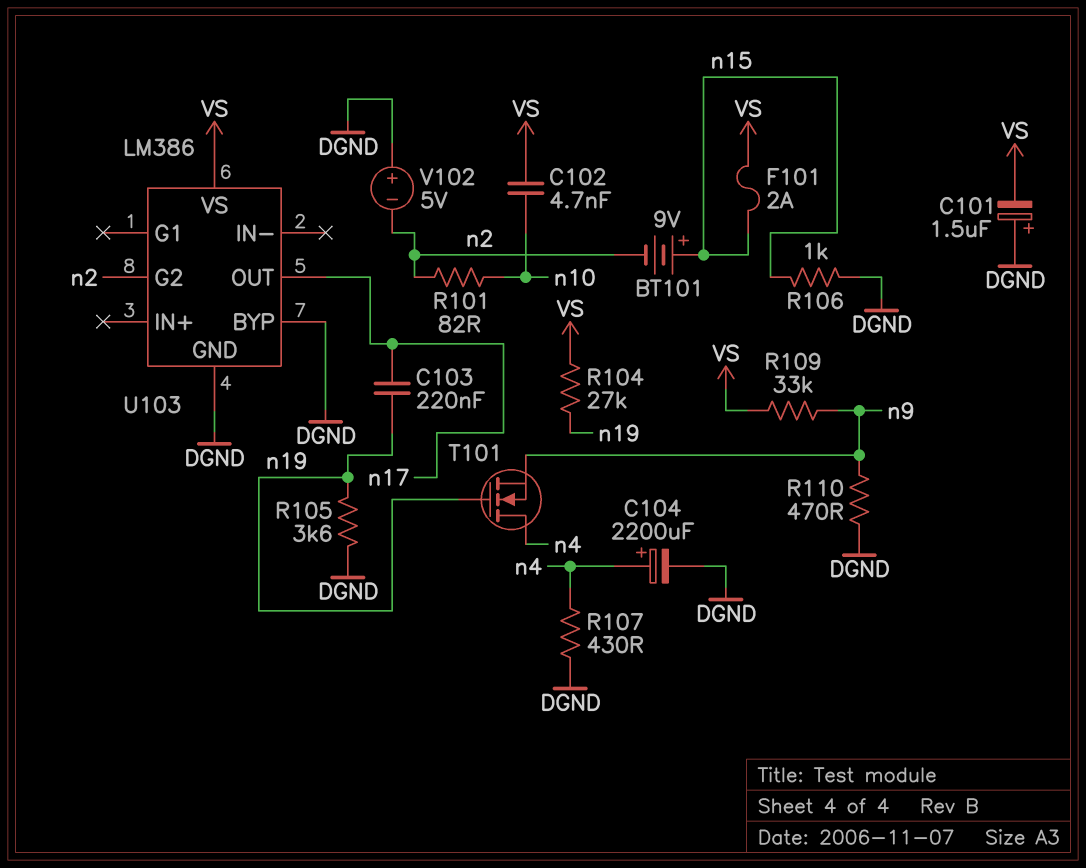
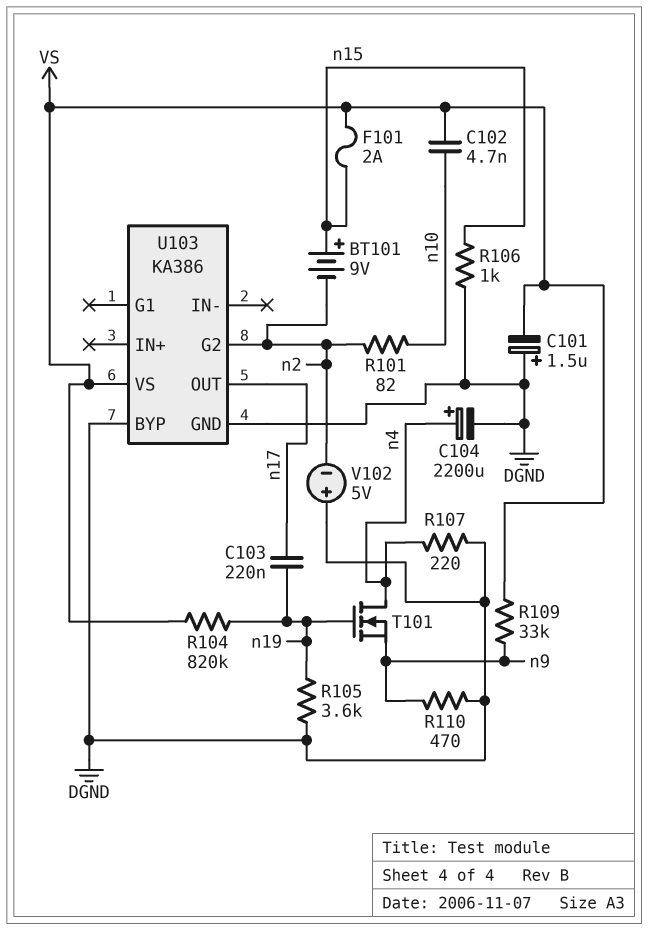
R104: 27k (VS, n19) -> 820k (VS, n19)
R107: 430 (DGND, n4) -> 220 (DGND, n4)
U103: LM386 -> KA386

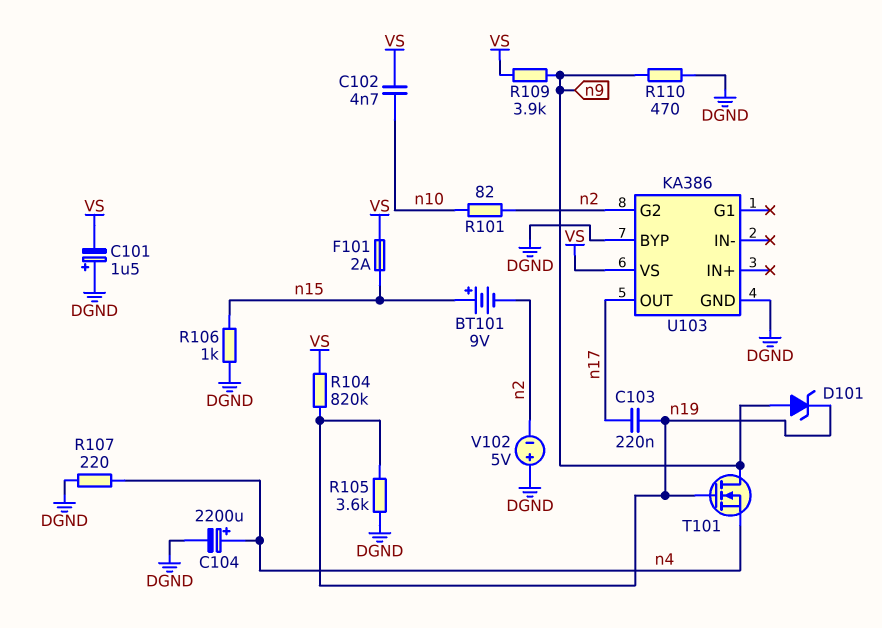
D101: none -> zener (A n9, K n19)
R109: 33k (VS, n9) -> 3.9k (VS, n9)
T101: NMOS (G n19, D n4, S n9) -> NMOS (G n19, D n9, S n4)

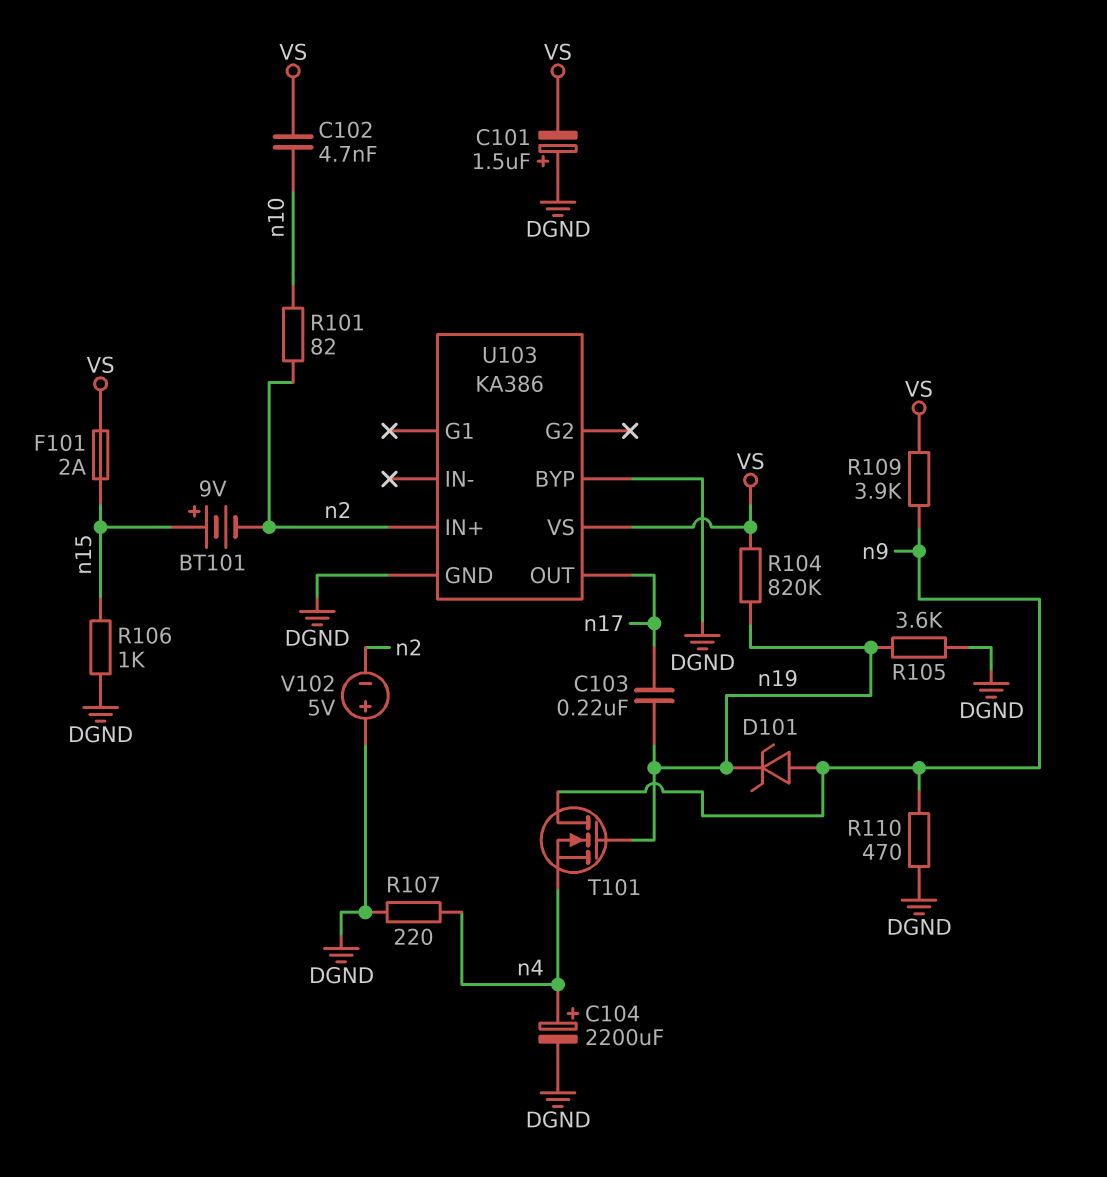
U103 pin G2: n2 -> none
U103 pin IN+: none -> n2

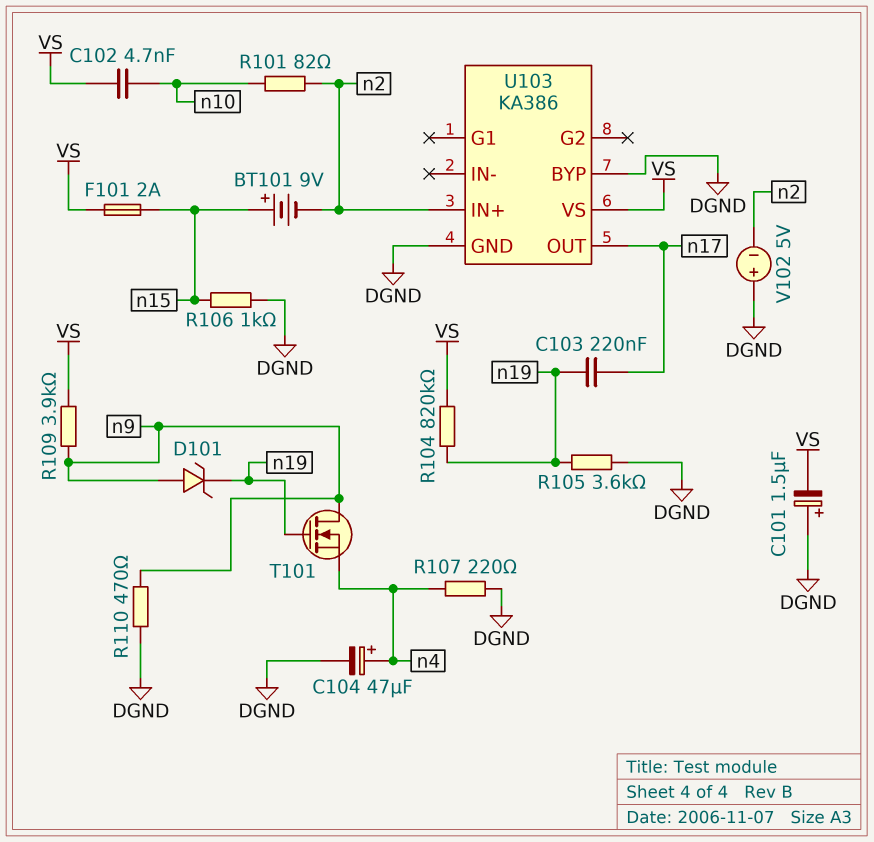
C104: 2200uF (plus n4, minus DGND) -> 47uF (plus n4, minus DGND)

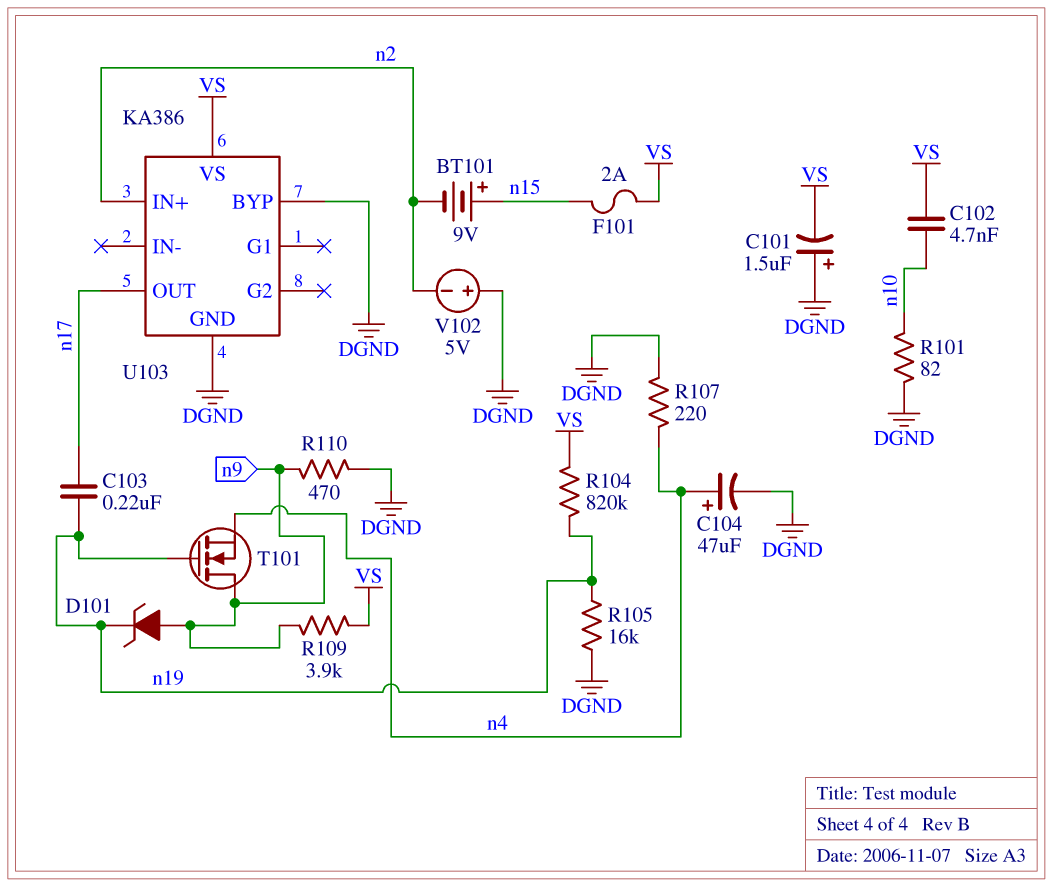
R101: 82 (n2, n10) -> 82 (DGND, n10)
R105: 3.6k (DGND, n19) -> 16k (DGND, n19)
R106: 1k (DGND, n15) -> none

## [Prompt]
Output every record exactly, minus the pictures.

## [Output below]
R104: 27k (VS, n19) -> 820k (VS, n19)
R107: 430 (DGND, n4) -> 220 (DGND, n4)
U103: LM386 -> KA386

D101: none -> zener (A n9, K n19)
R109: 33k (VS, n9) -> 3.9k (VS, n9)
T101: NMOS (G n19, D n4, S n9) -> NMOS (G n19, D n9, S n4)

U103 pin G2: n2 -> none
U103 pin IN+: none -> n2

C104: 2200uF (plus n4, minus DGND) -> 47uF (plus n4, minus DGND)

R101: 82 (n2, n10) -> 82 (DGND, n10)
R105: 3.6k (DGND, n19) -> 16k (DGND, n19)
R106: 1k (DGND, n15) -> none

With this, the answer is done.